[Instructions to follow] Within the material below, tally every line that holds the word "grey", then give the tally and nothing more.

[Input]
◇ ◇ ◇

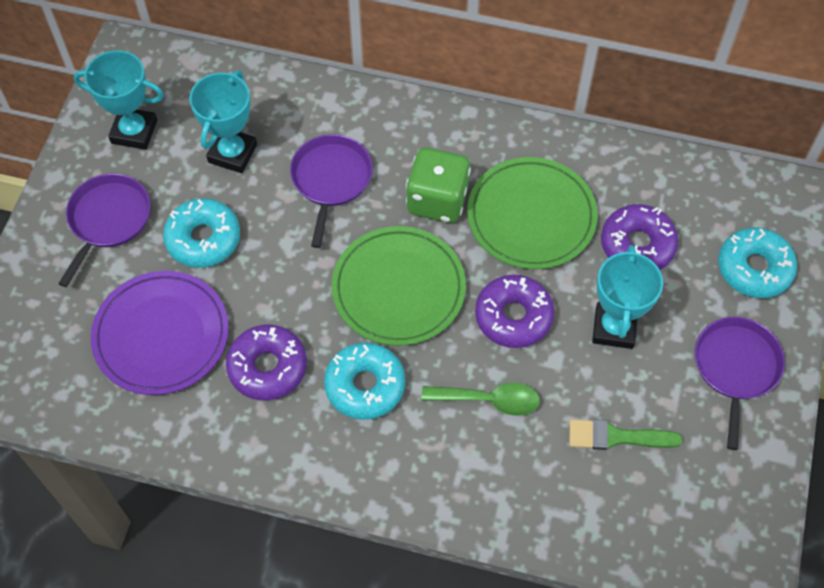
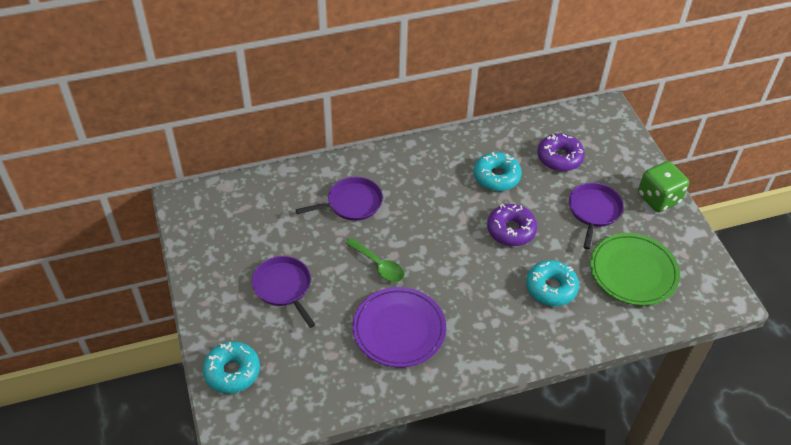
green brush: 1 -> 0
green plate: 2 -> 1
purple donut: 3 -> 2
turquoise trophy: 3 -> 0

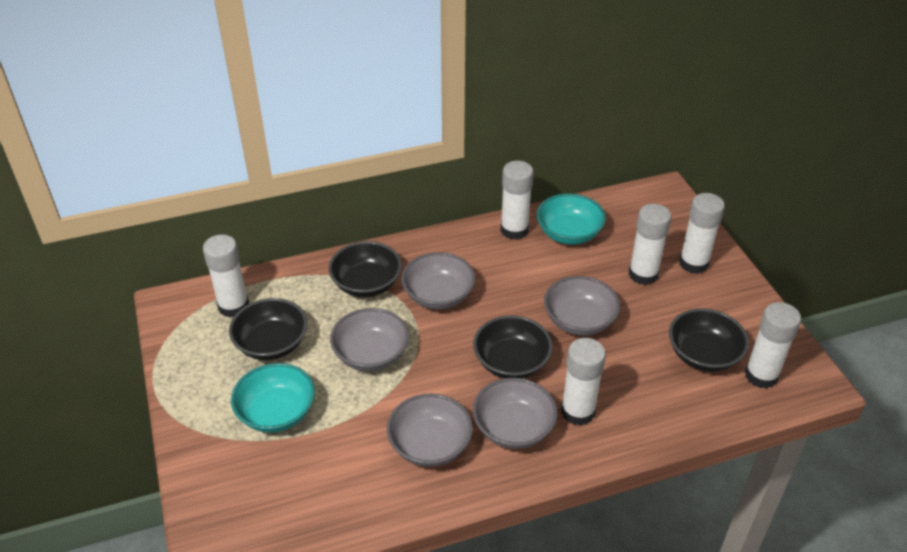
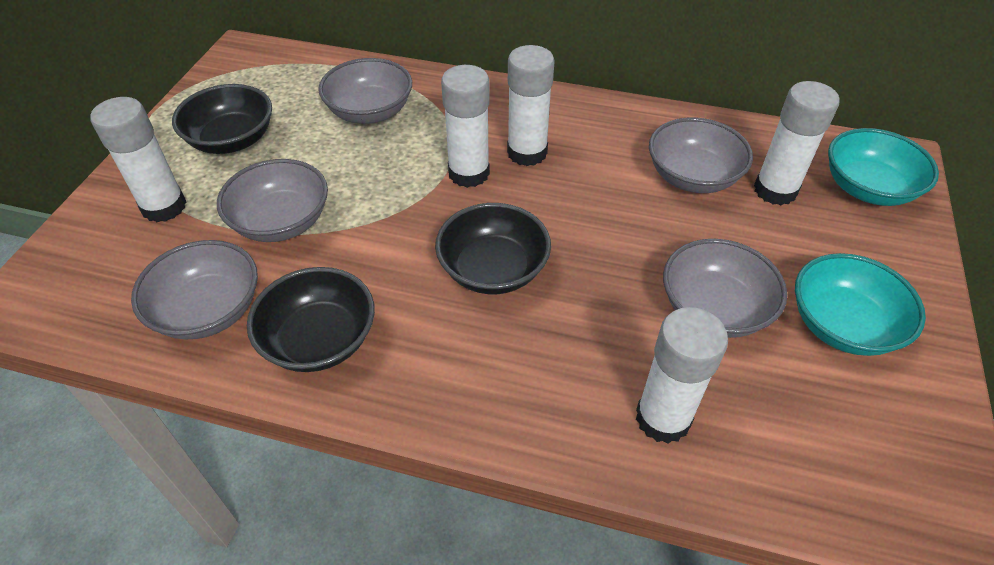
black bowl: 4 -> 3
white glue stick: 6 -> 5

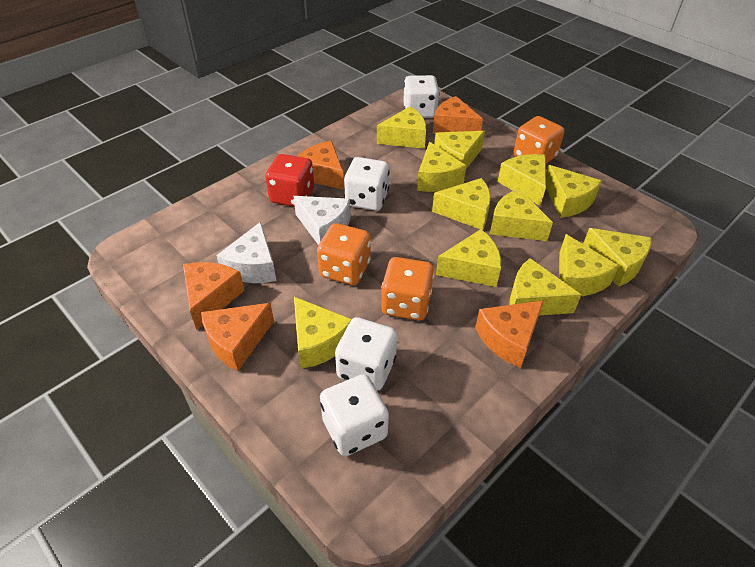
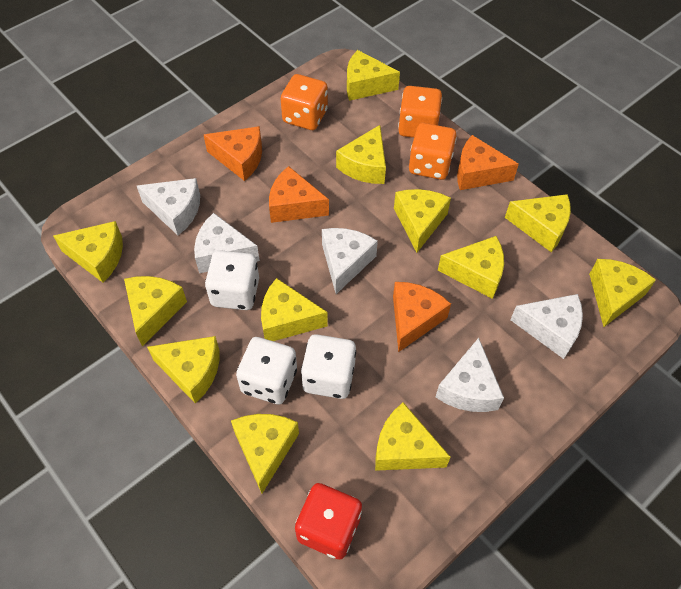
orange cheese: 5 -> 4
white cheese: 2 -> 5
white dice: 4 -> 3

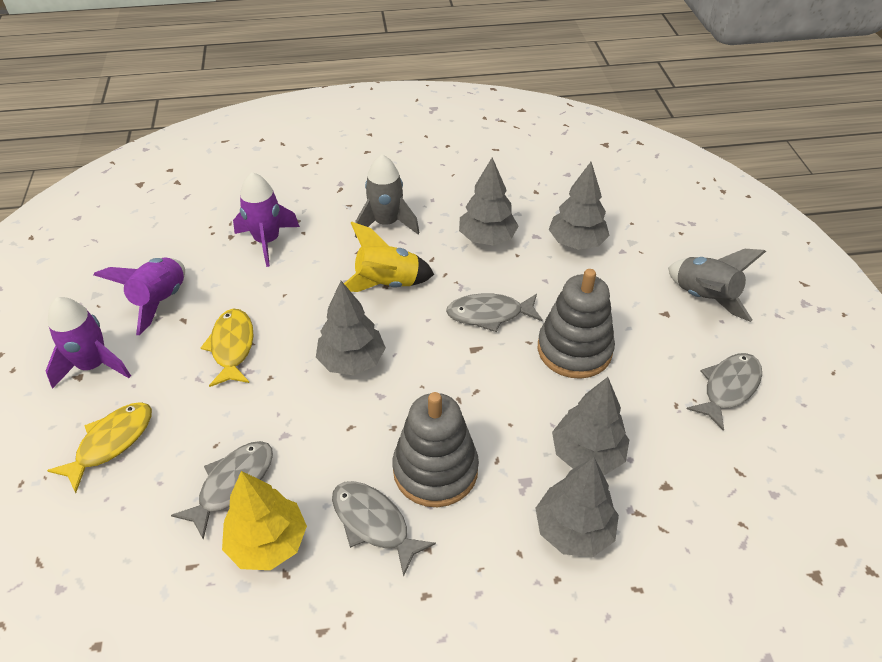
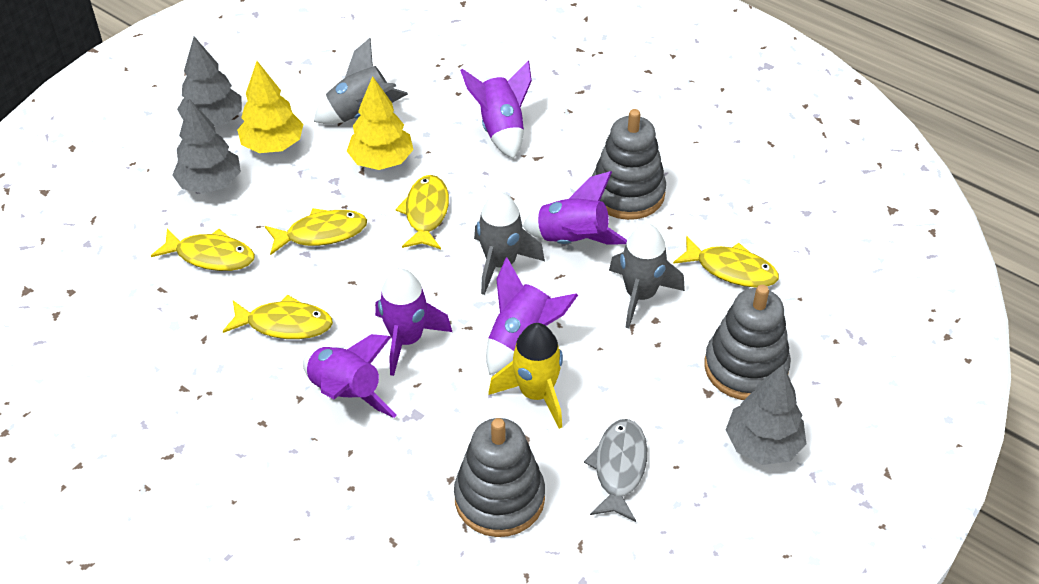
grey fish: 4 -> 1
grey rocket: 2 -> 3
grey stacking toy: 2 -> 3
grey tree: 5 -> 3
purple rocket: 3 -> 5
yellow fish: 2 -> 5
yellow tree: 1 -> 2

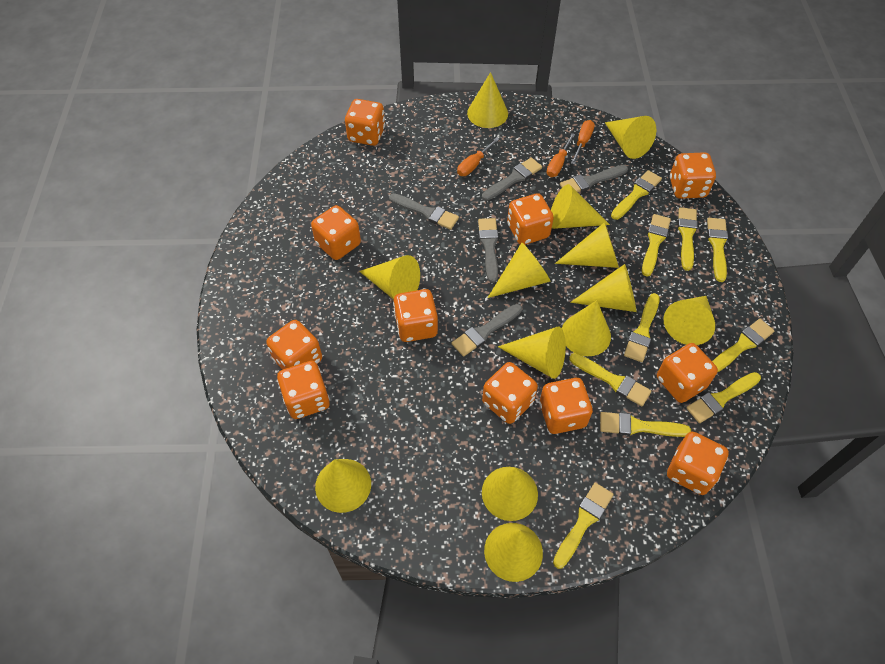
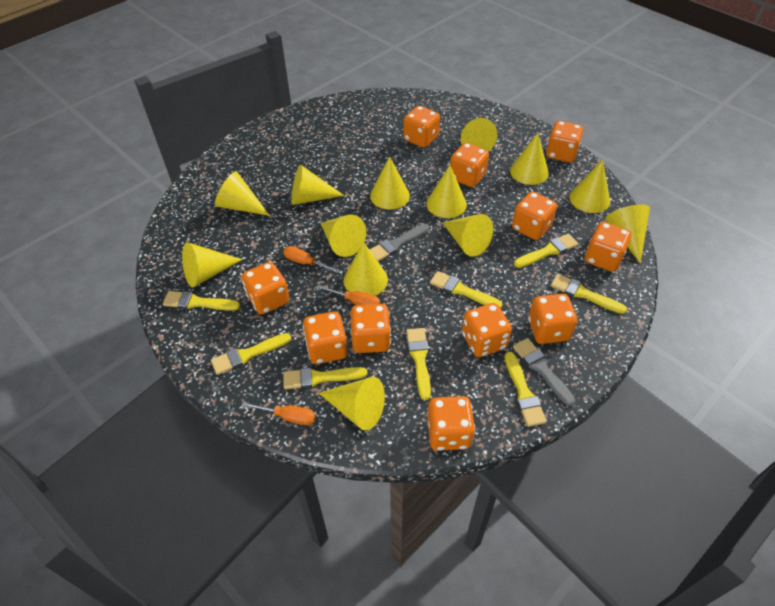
grey brush: 5 -> 2
yellow brush: 10 -> 8

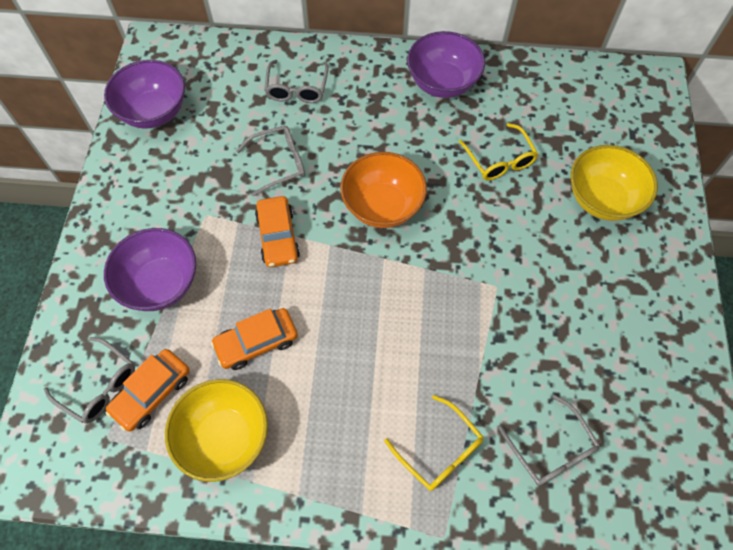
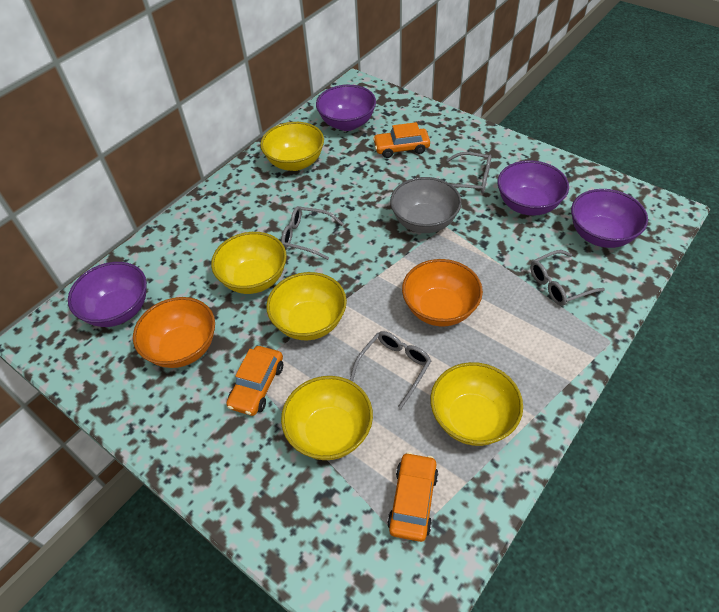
grey bowl: 0 -> 1
orange bowl: 1 -> 2
purple bowl: 3 -> 4
yellow bowl: 2 -> 5
yellow glasses: 2 -> 0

◇ ◇ ◇

[Worked solution] 6